(Saved data entries)

....................

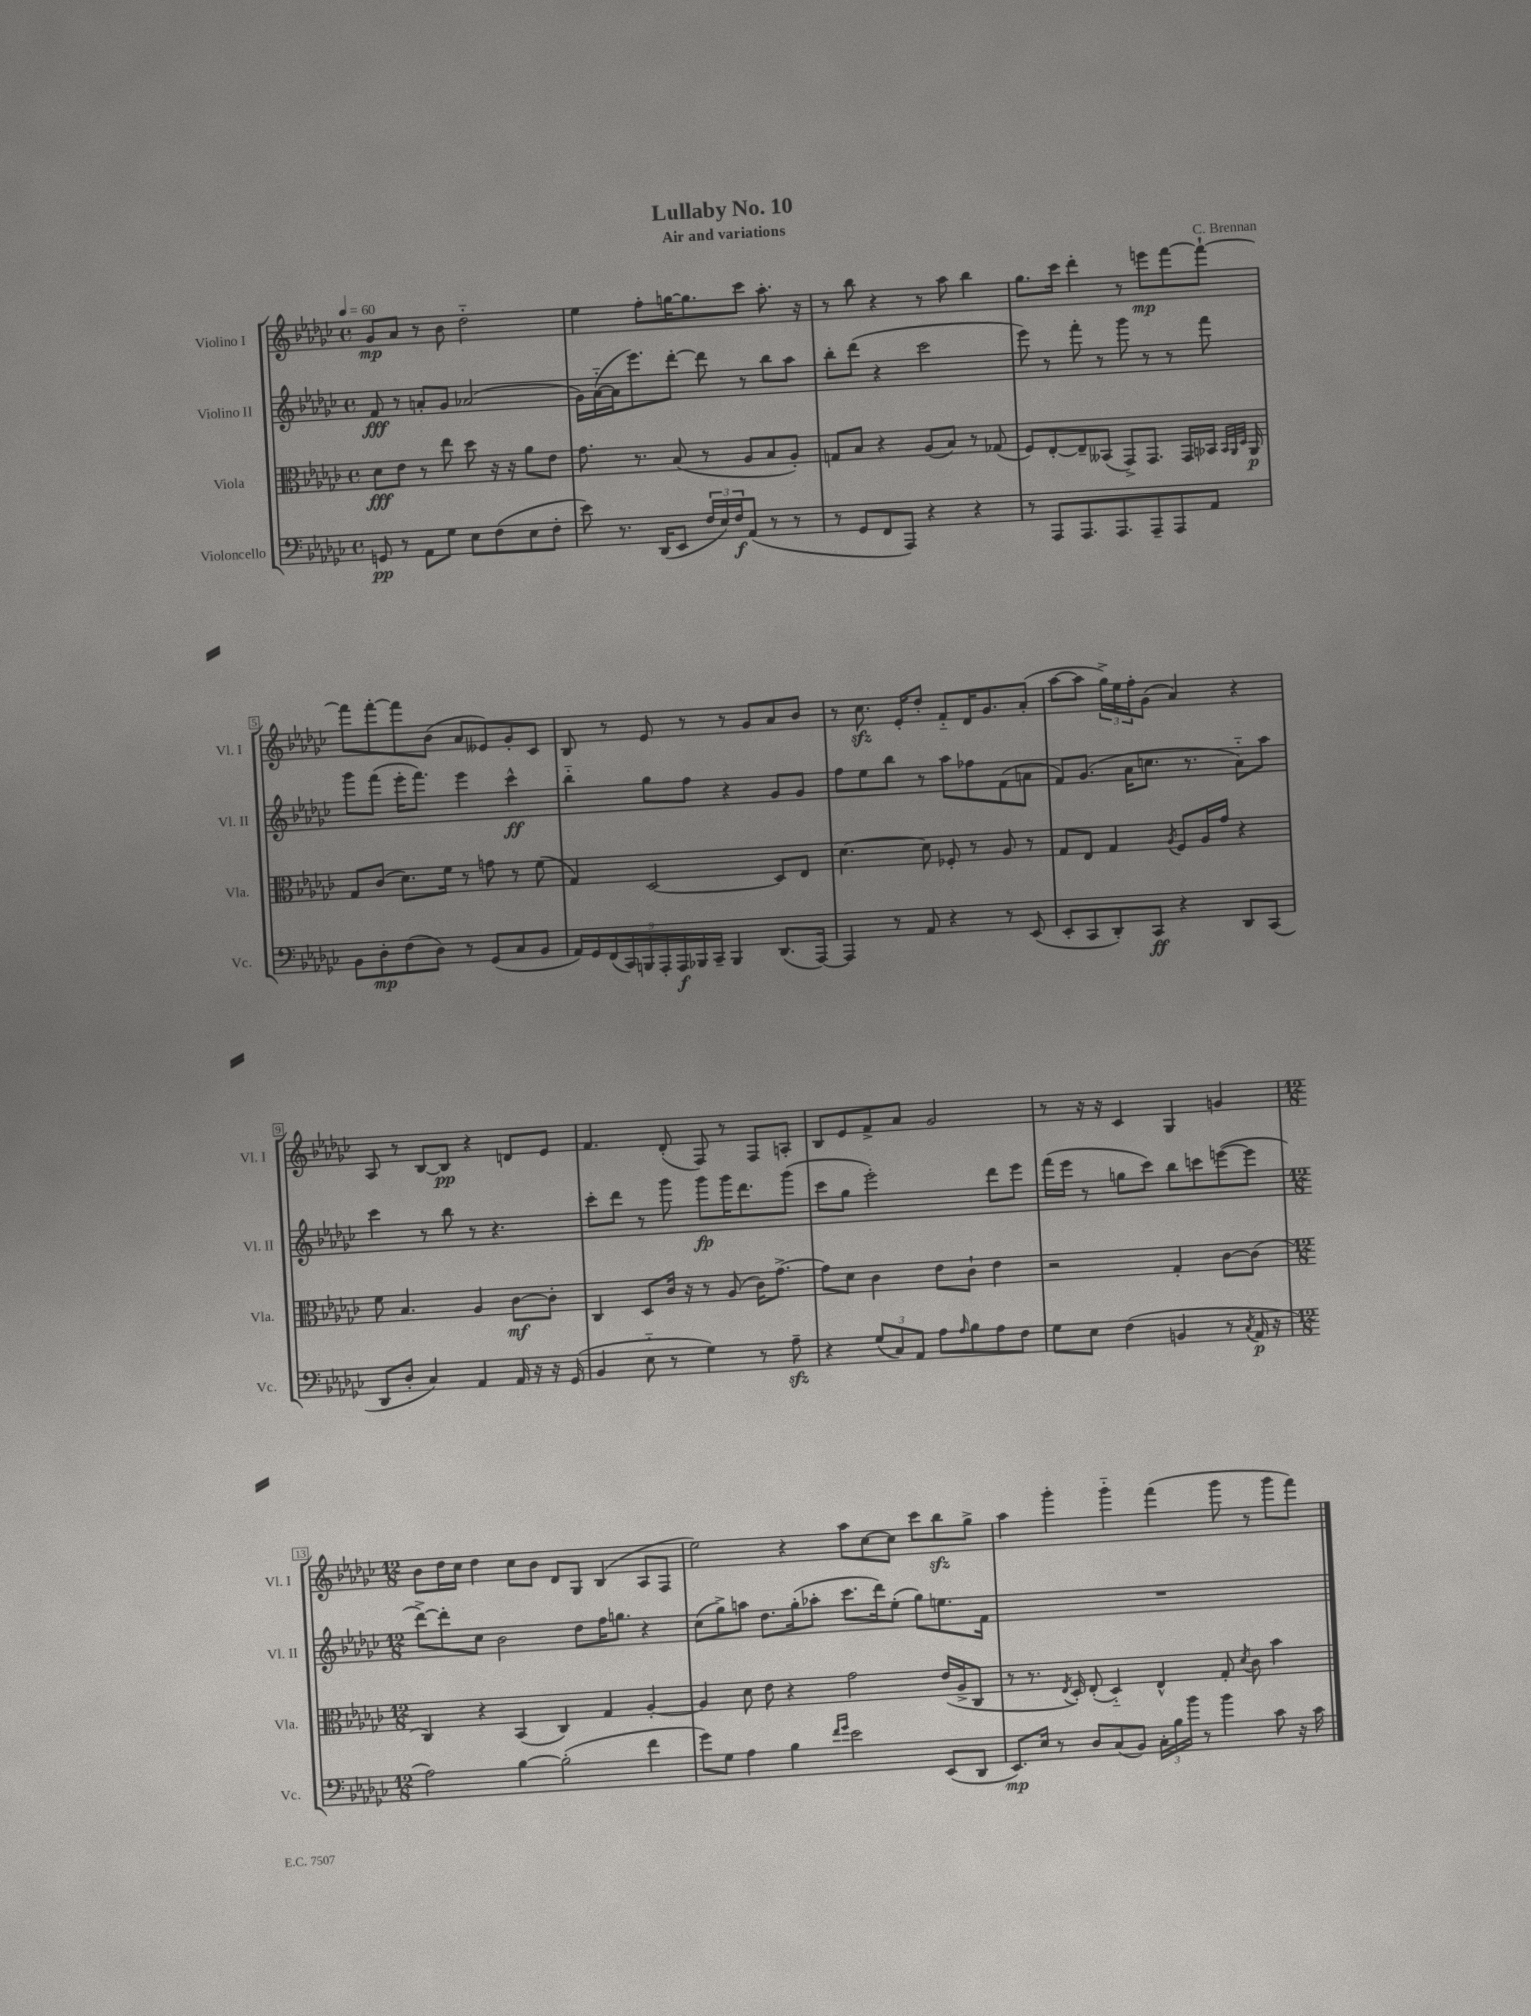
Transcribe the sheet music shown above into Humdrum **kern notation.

**kern	**kern	**kern	**kern
*staff4	*staff3	*staff2	*staff1
*clefF4	*clefC3	*clefG2	*clefG2
*k[b-e-a-d-g-c-]	*k[b-e-a-d-g-c-]	*k[b-e-a-d-g-c-]	*k[b-e-a-d-g-c-]
*M4/4	*M4/4	*M4/4	*M4/4
*met(c)	*met(c)	*met(c)	*met(c)
*MM60	*MM60	*MM60	*MM60
8GG	8d-	8f	8g-
8r	8e-	8r	8a-
8AA-	8r	8a'	8r
8G-	8ee-	8g-	8b-
8E-	8dd-	(2a-	2dd-'~
(8F	16r	.	.
.	16r	.	.
8E-	8a-	.	.
8F'	8e-	.	.
=	=	=	=
8e-)	8.g-	16g-)	4ee-
.	.	([16a-'~	.
8.r	.	16a-]	.
.	8.r	8.eee-)	.
.	.	.	8ff'
(16DD-	.	.	.
8EE-	(8B-	[8ddd-'	[16gg
.	.	.	8.gg]
24F	8r	8ddd-]	.
24E-)	.	.	.
24F	.	.	.
(8AA-	8A-	8r	8ccc-
8r	8B-	8bb-	8.aa-'
8r	8A-')	8aa-	.
.	.	.	16r
=	=	=	=
8r	8G	8bb-'	8r
8GG-	8B-	(8ddd-	8bb-
8FF	4r	4r	4r
8AAA-)	.	.	.
4r	(8A-	2ccc-	8r
.	8B-)	.	8aa-
4r	8r	.	4bb-
.	(8G-	.	.
=	=	=	=
8r	8F)	8eee-)	8.gg-
8AAA-	[8E-'	8r	.
.	.	.	16ccc-
8.AAA-	8E-~]	8fff'	4ddd-'
.	(8BB--	8r	.
8.AAA-	.	.	.
.	8GG-^)	8ggg-	8r
8AAA-~	8.GG-	8r	8eee
8AAA-	.	8r	[8fff
.	16GG-	.	.
8AA-	16BB-	8fff	8fff`_
.	32qqBB-	.	.
.	32qqAA-	.	.
.	32qqD-	.	.
.	16AA-	.	.
=	=	=	=
8BB-	8G-	8ggg-	8fff]
8D-'	(8c-	(8fff	[8fff'
(8F	8.d-)	16eee-'	8fff]
.	.	8.fff)	.
8D-)	.	.	(8b-
.	16f	.	.
8r	8r	4eee-	8a-
(8GG-	8g	.	8e--)
8C-	8r	4ccc-^^	8g-'
8BB-	(8f	.	8c-
=	=	=	=
18AA-)	4G-)	4bb-'~	8B-
18GG-	.	.	.
(18FF	.	.	.
.	.	.	8r
18CC-)	.	.	.
18BBB	.	.	.
.	[2D-	8gg-	8e-
18AAA-'	.	.	.
18AAA-	.	.	.
.	.	8ff	8r
18BBB-	.	.	.
18CC-~	.	.	.
4BBB-	.	4r	8r
.	.	.	8g-
(8.DD-	8D-]	8g-	8a-
.	8E-	8g-	8b-
[16AAA-)	.	.	.
=	=	=	=
4AAA-]	[4.d-	8ff	8r
.	.	8ee-	8.cc-
8r	.	8bb-	.
.	.	.	16e-'
8AA-	8d-]	8r	8dd-'
4r	8F-'	8aa-	8f'~
.	8r	8ff-	16d-
.	.	.	8.g-
8r	8A-	(8f	.
(8EE-	8r	8a	(8a-'
=	=	=	=
8EE-'	8G-	8f)	[8aa-
8CC-	8E-	(8.g-	8aa-]
8DD-')	4G-	.	24gg-^)
.	.	.	24ee-
.	.	16a-	.
.	.	.	24ff'
8CC-	.	8.cc	(8g-
.	8qA-	.	.
4r	8F	.	4a-)
.	.	8.r	.
.	16A-	.	.
.	16g-	.	.
8DD-	4r	8a-'~)	4r
(8CC-	.	8aa-	.
=	=	=	=
8DD-	8f	4ccc-	8A-
8D-'	4.B-	.	8r
4C-)	.	8r	[8B-
.	.	8bb-	8B-]
4AA-	4A-	8r	4r
.	.	4.r	.
16AA-	[8c-	.	8d
16r	.	.	.
16r	8c-']	.	8e-
(16GG-	.	.	.
=	=	=	=
4BB-	4C-	8ccc-'	4.f
.	.	8ddd-	.
8E-'~	8D-	8r	.
8r	16c-	8ggg-	(8d-'
.	16r	.	.
4G-)	8r	8ggg-	8F)
.	(8A-	16ggg-	8r
.	.	8.ddd-	.
8r	16c-)	.	8F
.	[8.g-^	.	.
8A-~	.	(8ggg-	8A'
=	=	=	=
4r	8g-]	8ccc-	8B-
.	8d-	8gg-	8e-
(12G-	4c-	2eee-')	8f^
12C-)	.	.	.
.	.	.	8a-
12AA-	.	.	.
8A-	8e-	.	2g-
16qqA-	.	.	.
8B-	8c-`	.	.
8A-	4e-	8ddd-	.
8F	.	8eee-	.
=	=	=	=
8G-	2r	(16fff	8r
.	.	16eee-	.
8E-	.	8r	16r
.	.	.	16r
(4F	.	8gg	4c-
.	.	8ccc-)	.
4BB	4G-'	8bb-	4G-
.	.	8ccc	.
8r	[8c-	([8eee	4g
8qC-	.	.	.
16AA-	(8c-]	8eee]	.
16r	.	.	.
=	=	=	=
*M12/8	*M12/8	*M12/8	*M12/8
2A-)	4C-)	[8ddd-^)	8b-
.	.	8ddd-']	16dd-
.	.	.	16cc-
.	4r	8cc-	4dd-
.	.	2b-	.
[4B-	(4BB-	.	8cc-
.	.	.	8b-
(2B-']	4C-)	.	8d-
.	.	8dd-	8G-
.	4G-	16ff	(4B-
.	.	8.gg	.
4f	[4A-'	4r	8A-
.	.	.	8F
=	=	=	=
8g-)	4A-]	(8cc-	2ee-)
8G-	.	8gg-^)	.
4A-	8d-	8aa	.
.	8e-	8.dd-	.
4B-	4r	.	4r
.	.	(16gg-'	.
.	.	8aa-'	.
16qqf	.	.	.
16qqg-	.	.	.
2e-	2g-	8.ccc-	8aa-
.	.	.	[8cc-
.	.	16ddd-)	.
.	.	(8ee-'	8cc-]
.	.	8gg-)	8ccc-
(8EE-	(16e-	8.ee	8bb-
.	16A-^	.	.
8DD-	8C-	.	8gg-^
.	.	16f	.
=	=	=	=
8.EE-)	8r	1.r	4aa-
.	8.r	.	.
16E-	.	.	.
8r	.	.	4ggg-'
.	8qE-	.	.
.	16D-')	.	.
8D-	(8E-'	.	.
(8C-	4D-'~)	.	4ggg-'~
8BB-)	.	.	.
24C-'	4E-^^	.	(4fff
24B-	.	.	.
24b-	.	.	.
8r	.	.	.
4b-	8G-'	.	8ggg-
.	8qd-	.	.
.	8c-	.	8r
8c-	4b-	.	8ggg-
16r	.	.	8fff)
16c-	.	.	.
==	==	==	==
*-	*-	*-	*-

....................

> WHAT IS EXPECTED
Find every line in the entries above that contains the string "kern" and copy each one. Case matters.

> RIGHT ANSWER
Transcribe the sheet music shown above into Humdrum **kern notation.
**kern	**kern	**kern	**kern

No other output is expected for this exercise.